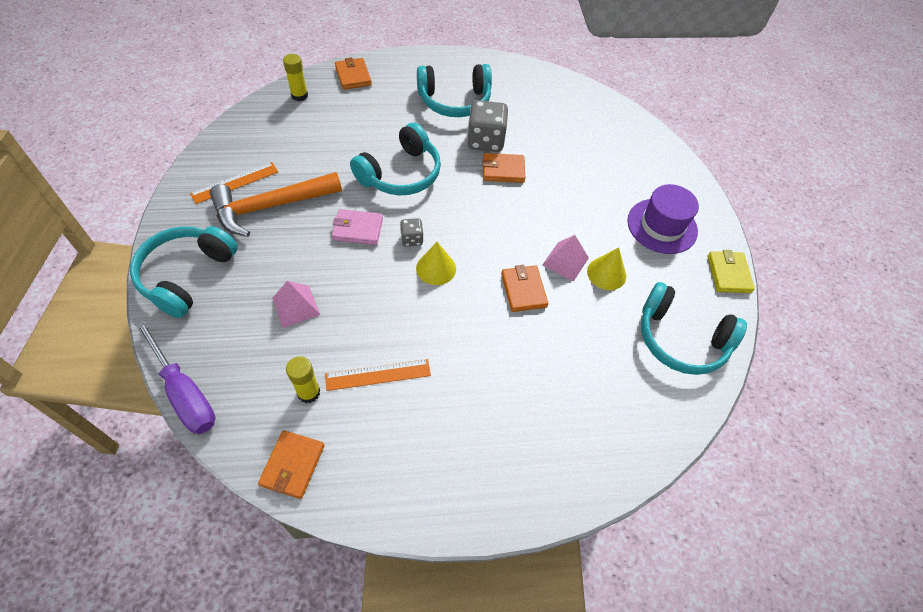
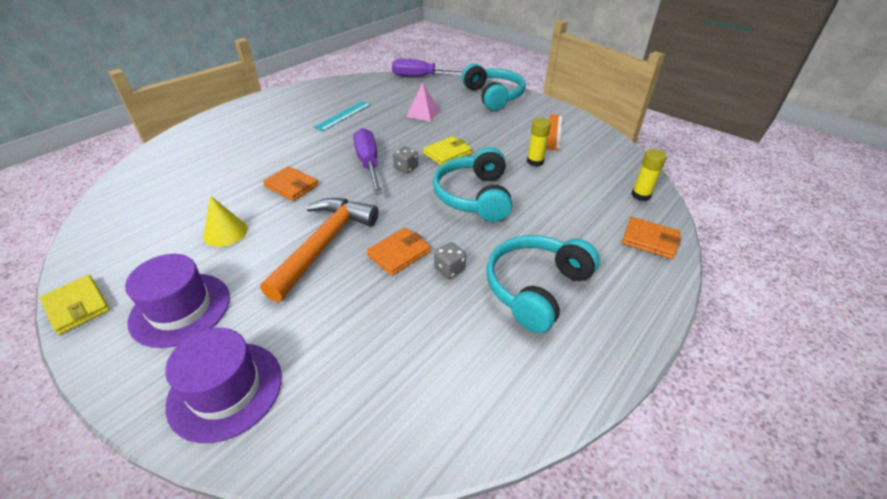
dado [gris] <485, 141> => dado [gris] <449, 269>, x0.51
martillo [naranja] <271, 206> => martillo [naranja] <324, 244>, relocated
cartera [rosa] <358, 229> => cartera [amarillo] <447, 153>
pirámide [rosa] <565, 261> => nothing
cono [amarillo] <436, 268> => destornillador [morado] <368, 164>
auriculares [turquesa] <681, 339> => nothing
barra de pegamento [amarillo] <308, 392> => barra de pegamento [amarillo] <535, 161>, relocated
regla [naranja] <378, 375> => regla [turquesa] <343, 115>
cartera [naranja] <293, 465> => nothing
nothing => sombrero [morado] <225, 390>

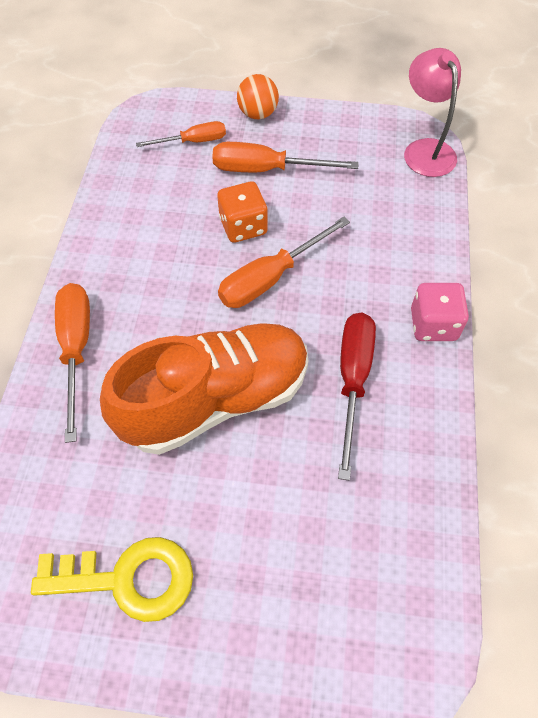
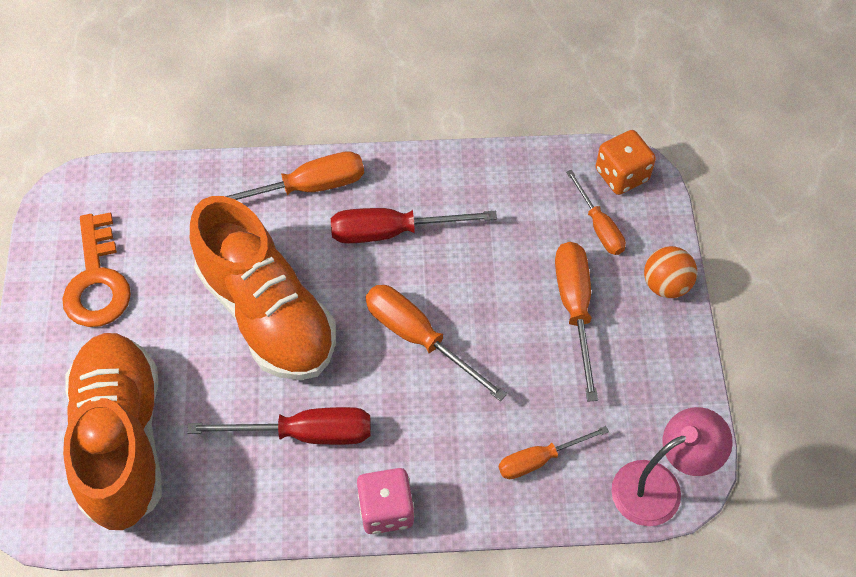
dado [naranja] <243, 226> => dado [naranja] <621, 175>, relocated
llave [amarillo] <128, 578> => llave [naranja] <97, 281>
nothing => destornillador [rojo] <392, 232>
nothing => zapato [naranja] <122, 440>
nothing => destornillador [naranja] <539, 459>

- _Action item_:
Return only the part above that opens with the line containing "auriculares [turquesa] <681, 339> => nothing" and closes with the line containing "nothing => zapato [naranja] <122, 440>", exactly and with both ends, skipping the pictures.

- _Solution for this problem_:
auriculares [turquesa] <681, 339> => nothing
barra de pegamento [amarillo] <308, 392> => barra de pegamento [amarillo] <535, 161>, relocated
regla [naranja] <378, 375> => regla [turquesa] <343, 115>
cartera [naranja] <293, 465> => nothing
nothing => sombrero [morado] <225, 390>

dado [naranja] <243, 226> => dado [naranja] <621, 175>, relocated
llave [amarillo] <128, 578> => llave [naranja] <97, 281>
nothing => destornillador [rojo] <392, 232>
nothing => zapato [naranja] <122, 440>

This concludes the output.